Recorded information »

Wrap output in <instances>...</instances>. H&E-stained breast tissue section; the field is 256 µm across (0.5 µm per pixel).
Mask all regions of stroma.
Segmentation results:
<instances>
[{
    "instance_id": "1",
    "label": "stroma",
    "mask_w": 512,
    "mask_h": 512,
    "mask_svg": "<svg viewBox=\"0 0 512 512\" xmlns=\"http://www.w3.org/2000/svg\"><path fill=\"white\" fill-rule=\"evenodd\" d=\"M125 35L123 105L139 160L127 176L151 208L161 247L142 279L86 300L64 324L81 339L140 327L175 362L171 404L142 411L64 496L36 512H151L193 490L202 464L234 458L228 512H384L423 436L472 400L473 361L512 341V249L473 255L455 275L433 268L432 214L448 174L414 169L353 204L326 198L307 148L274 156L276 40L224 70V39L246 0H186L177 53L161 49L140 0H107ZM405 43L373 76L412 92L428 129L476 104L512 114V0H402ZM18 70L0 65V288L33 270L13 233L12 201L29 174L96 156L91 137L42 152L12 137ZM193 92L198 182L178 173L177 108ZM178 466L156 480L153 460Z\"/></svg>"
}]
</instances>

Exercise details » Give all the records again. Match them exactly.

Solution below »
Wrap output in <instances>...</instances>. H&E-stained breast tissue section; the field is 256 µm across (0.5 µm per pixel).
Mask all regions of stroma.
Segmentation results:
<instances>
[{
    "instance_id": "1",
    "label": "stroma",
    "mask_w": 512,
    "mask_h": 512,
    "mask_svg": "<svg viewBox=\"0 0 512 512\" xmlns=\"http://www.w3.org/2000/svg\"><path fill=\"white\" fill-rule=\"evenodd\" d=\"M125 35L123 105L139 160L127 176L151 208L161 247L142 279L86 300L64 324L81 339L140 327L175 362L171 404L142 411L64 496L36 512H151L193 490L202 464L234 458L228 512H384L423 436L472 400L473 361L512 341V249L473 255L455 275L433 268L432 214L448 174L414 169L353 204L326 198L307 148L274 156L276 40L224 70V39L246 0H186L177 53L161 49L140 0H107ZM405 43L373 76L412 92L428 129L476 104L512 114V0H402ZM18 70L0 65V288L33 270L13 233L12 201L29 174L96 156L91 137L42 152L12 137ZM193 92L198 182L178 173L177 108ZM178 466L156 480L153 460Z\"/></svg>"
}]
</instances>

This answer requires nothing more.